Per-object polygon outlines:
◆ ◆ ◆
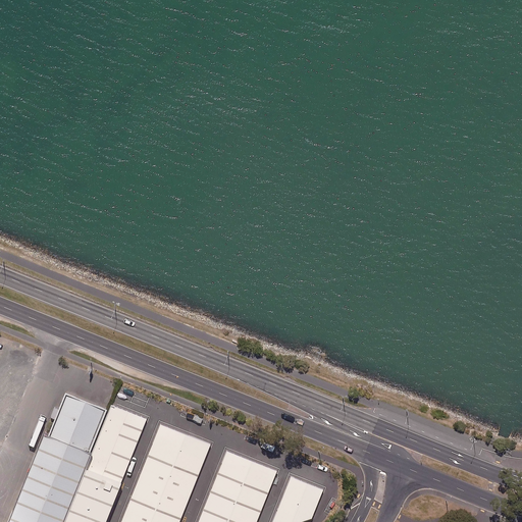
[(4,521),(60,521),(90,449),(89,449),(105,407),(63,389),(57,407),(54,406),(50,415),(52,416),(47,431),(42,429),(4,521)]
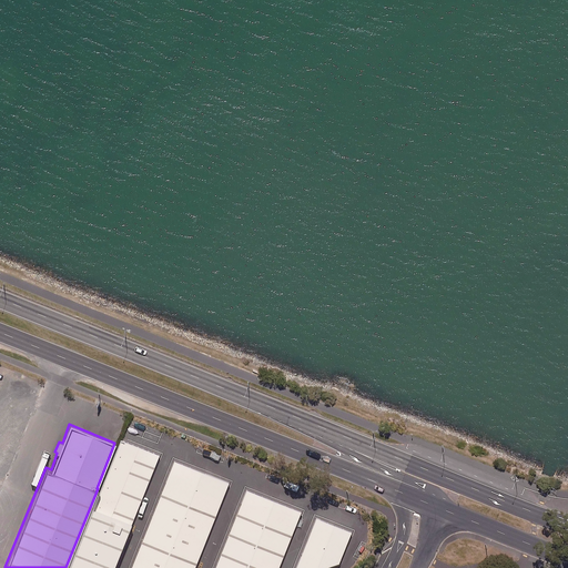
[(66,567),(112,567),(160,454),(119,437),(98,488),(66,567)]
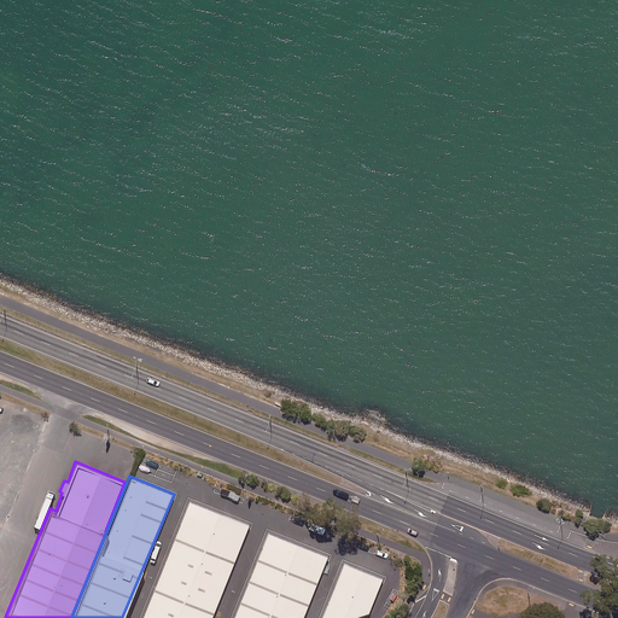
[(211,617),(250,523),(188,499),(141,617),(211,617)]
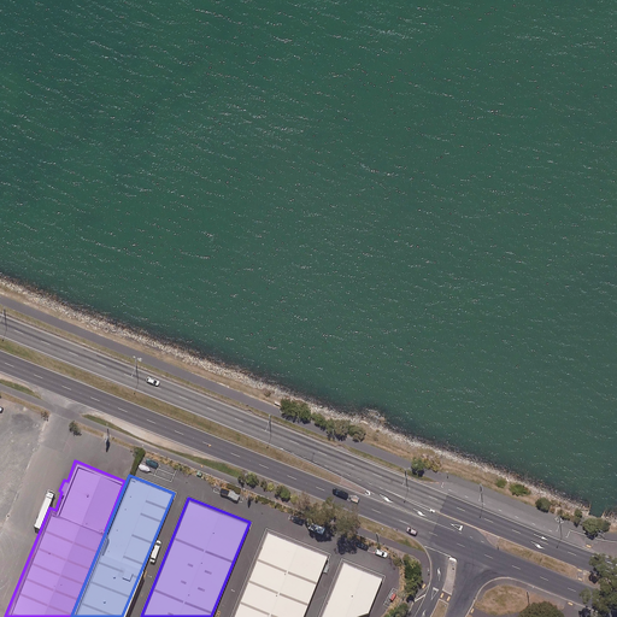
[(301,616),(327,554),(266,530),(231,616),(301,616)]
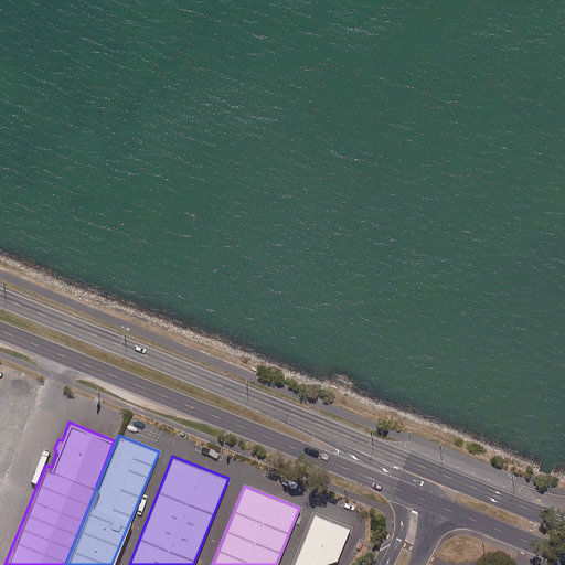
[(317,564),(337,560),(350,528),(313,513),(292,564),(317,564)]
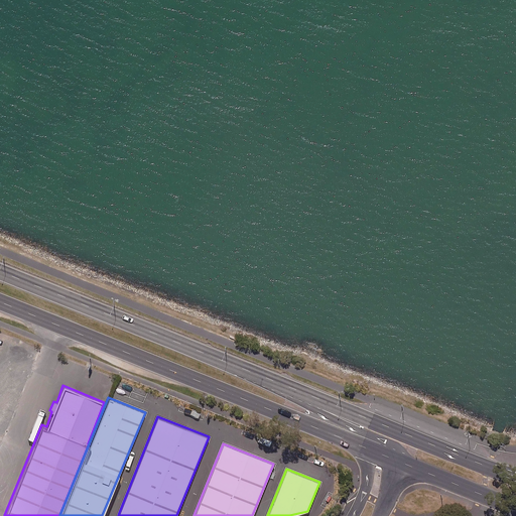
All buildings are outlined.
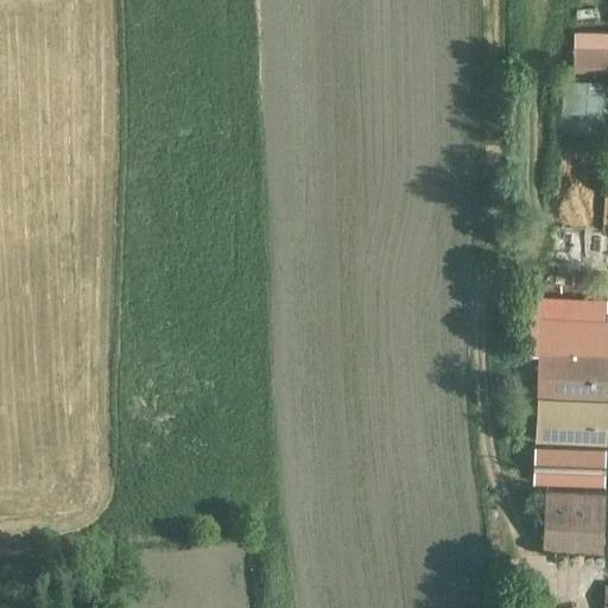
[(574,74),(607,74),(607,31),(575,31),(574,74)]
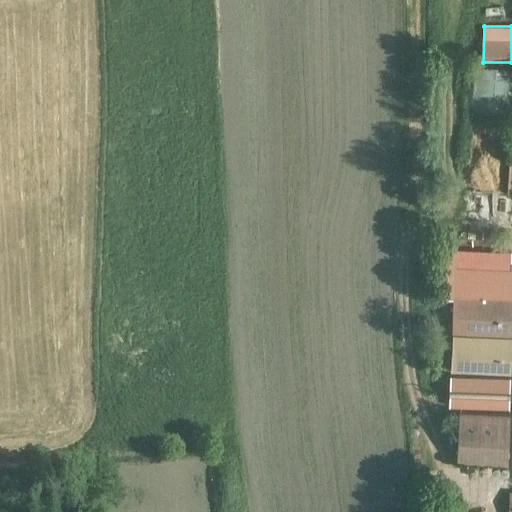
[(453,295),(454,267),(455,244),(439,244),(437,297),(453,297),(453,295)]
◆ ◆ ◆
◆ **Requirement**: Output a faithful copy of the data, with each picture left out.

◆ **Result of this exercise**:
[(4,521),(60,521),(90,449),(89,449),(105,407),(63,389),(57,407),(54,406),(50,415),(52,416),(47,431),(42,429),(4,521)]
[(66,567),(112,567),(160,454),(119,437),(98,488),(66,567)]
[(211,617),(250,523),(188,499),(141,617),(211,617)]
[(301,616),(327,554),(266,530),(231,616),(301,616)]
[(317,564),(337,560),(350,528),(313,513),(292,564),(317,564)]
All buildings are outlined.
[(574,74),(607,74),(607,31),(575,31),(574,74)]
[(453,295),(454,267),(455,244),(439,244),(437,297),(453,297),(453,295)]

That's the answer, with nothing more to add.